[Difference listings]
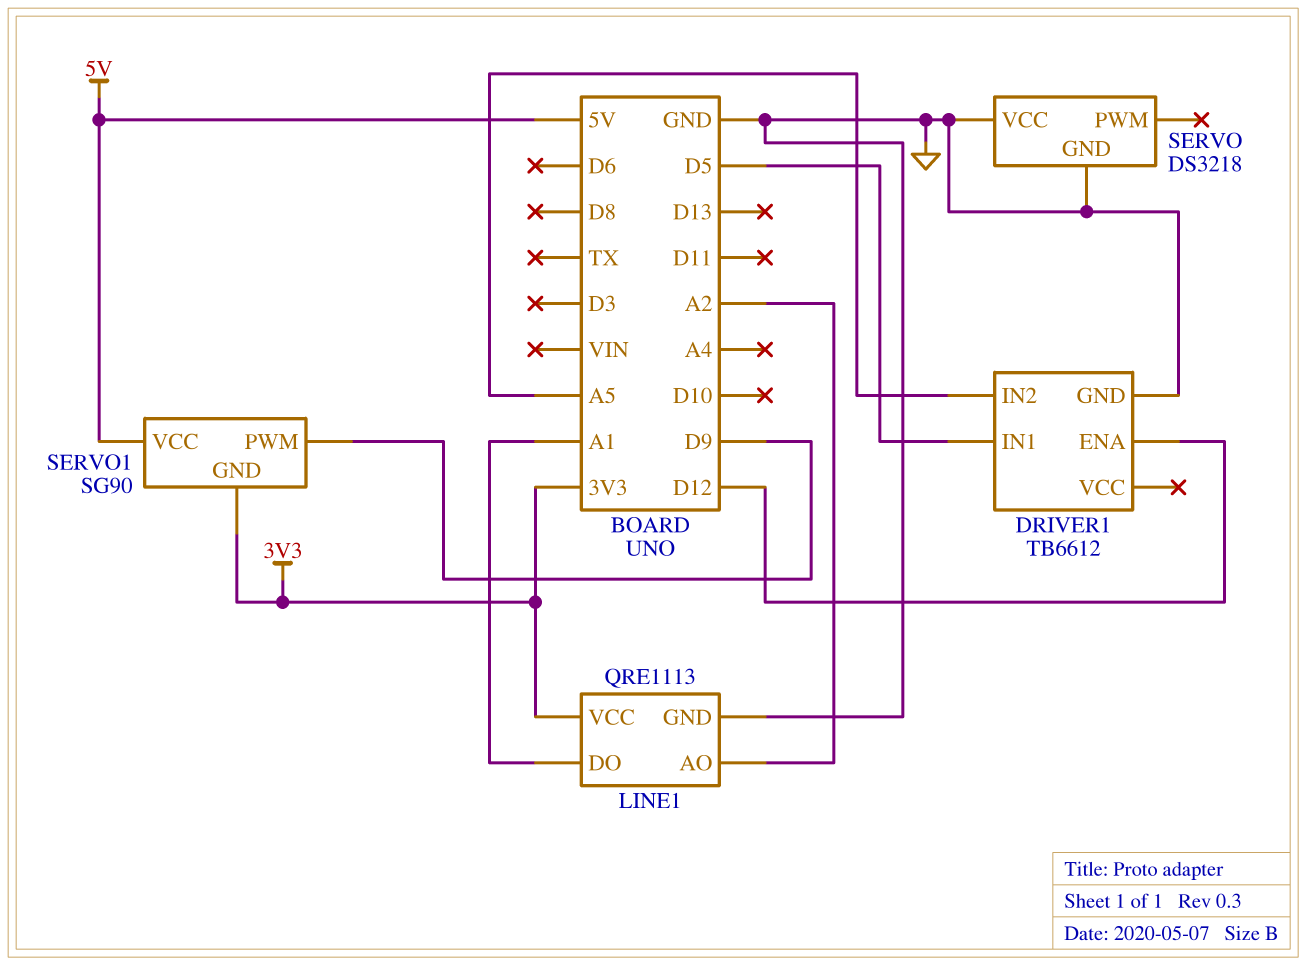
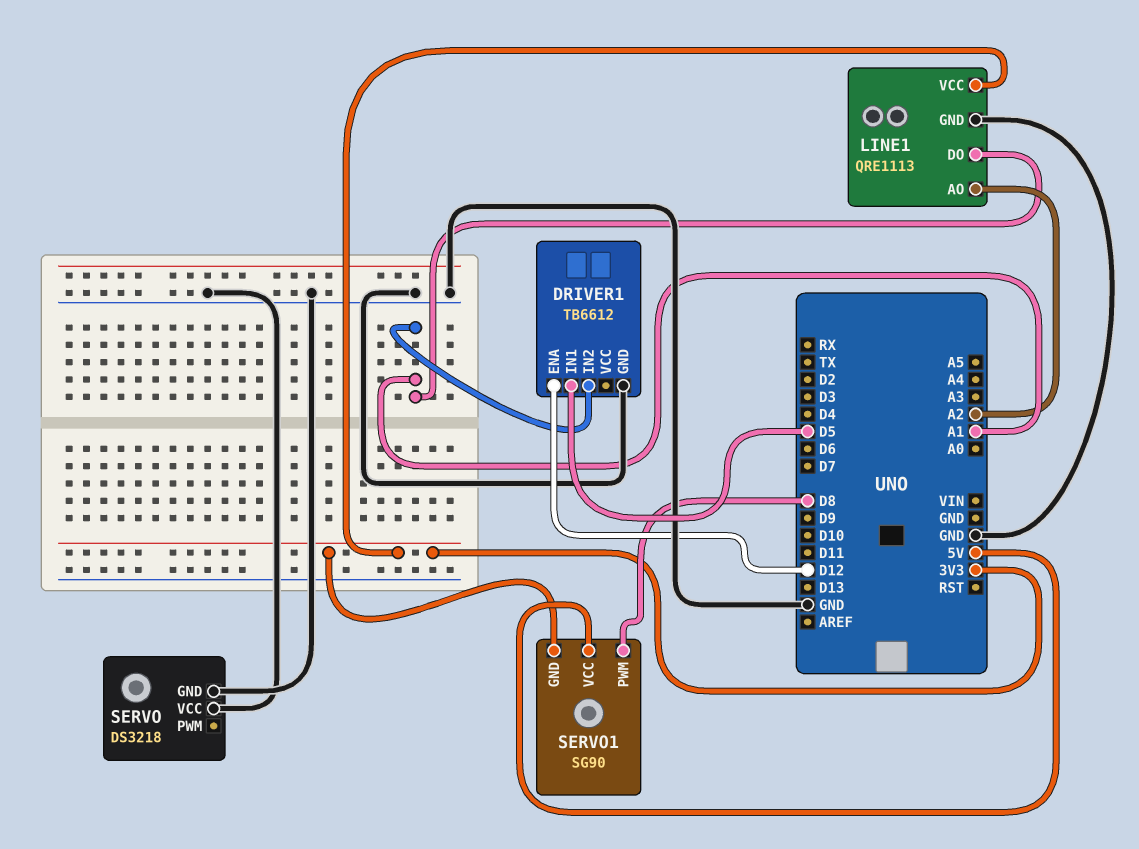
DRIVER1 pin IN2: A5 -> A1
SERVO1 pin PWM: D9 -> D8

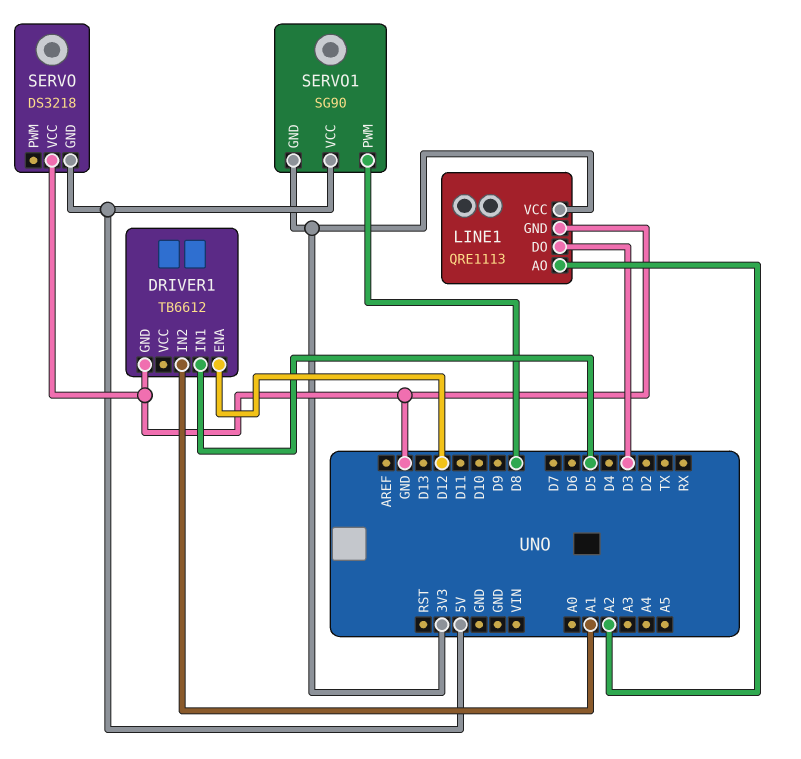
LINE1 pin DO: A1 -> D3
SERVO pin GND: GND -> 5V

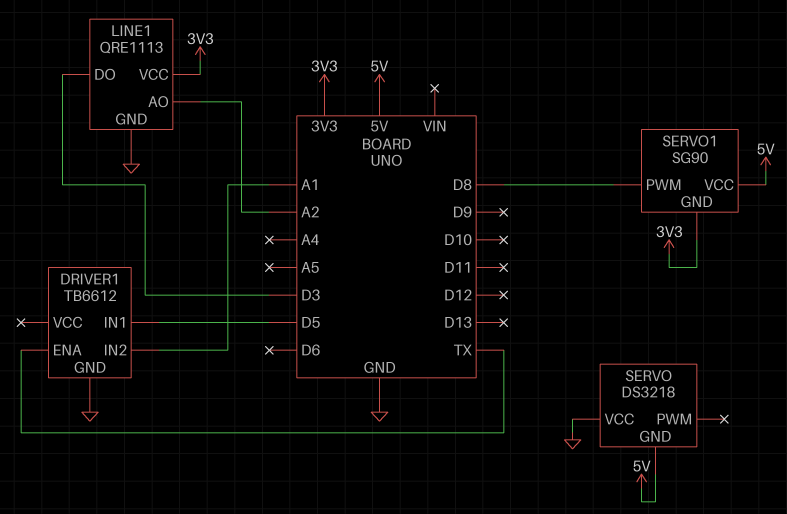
DRIVER1 pin ENA: D12 -> TX

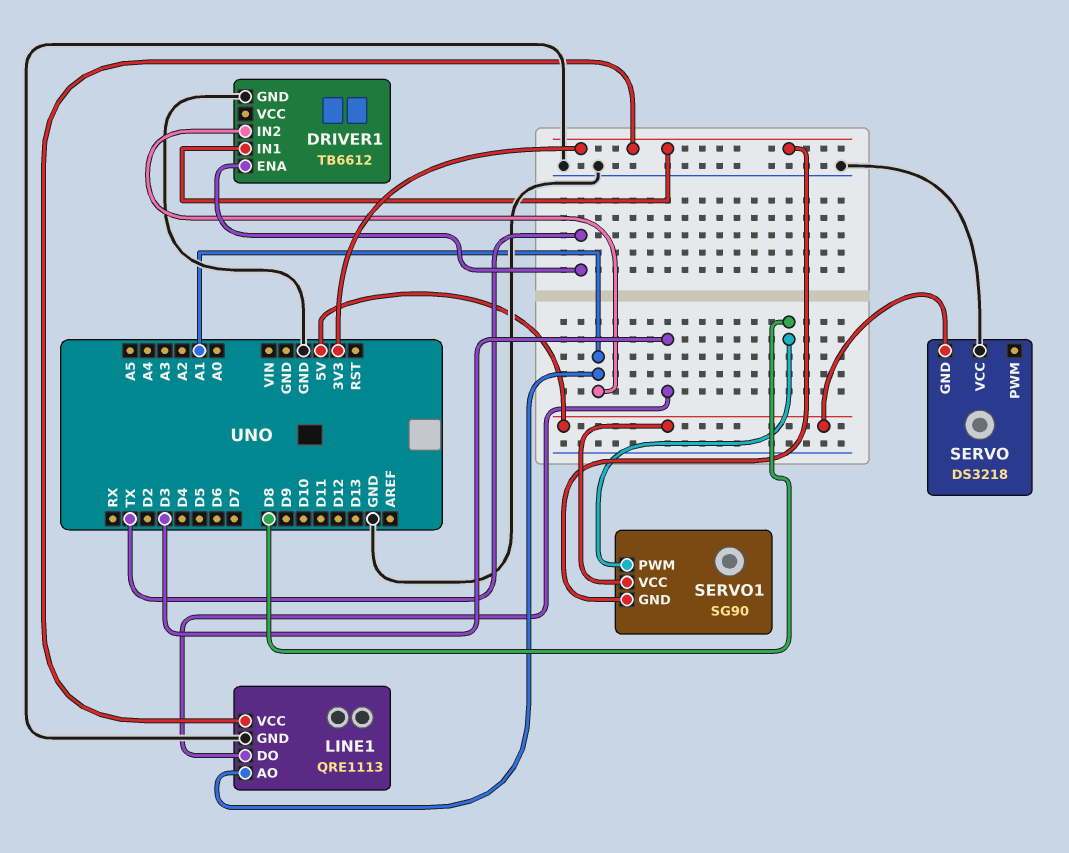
DRIVER1 pin IN1: D5 -> 3V3
LINE1 pin AO: A2 -> A1

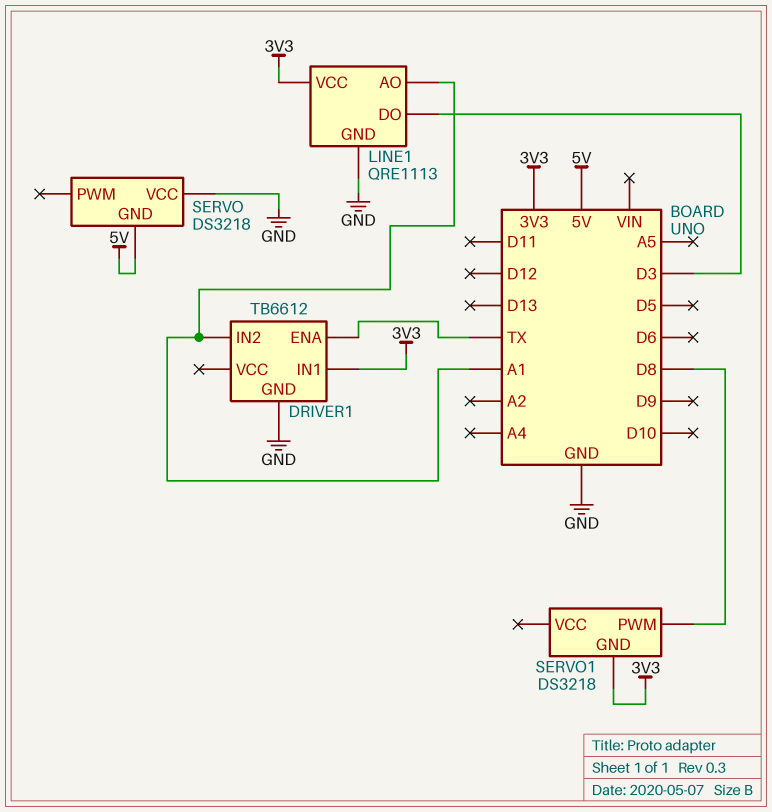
SERVO1: SG90 -> DS3218
SERVO1 pin VCC: 5V -> none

_YOUR INSTRUCTIONS_. Repeat exactly the lines above, from the line containing "LINE1 pin AO: A2 -> A1" through the last line of the records, inclusive; omit any pictures.

_WRITTEN ANSWER_.
LINE1 pin AO: A2 -> A1

SERVO1: SG90 -> DS3218
SERVO1 pin VCC: 5V -> none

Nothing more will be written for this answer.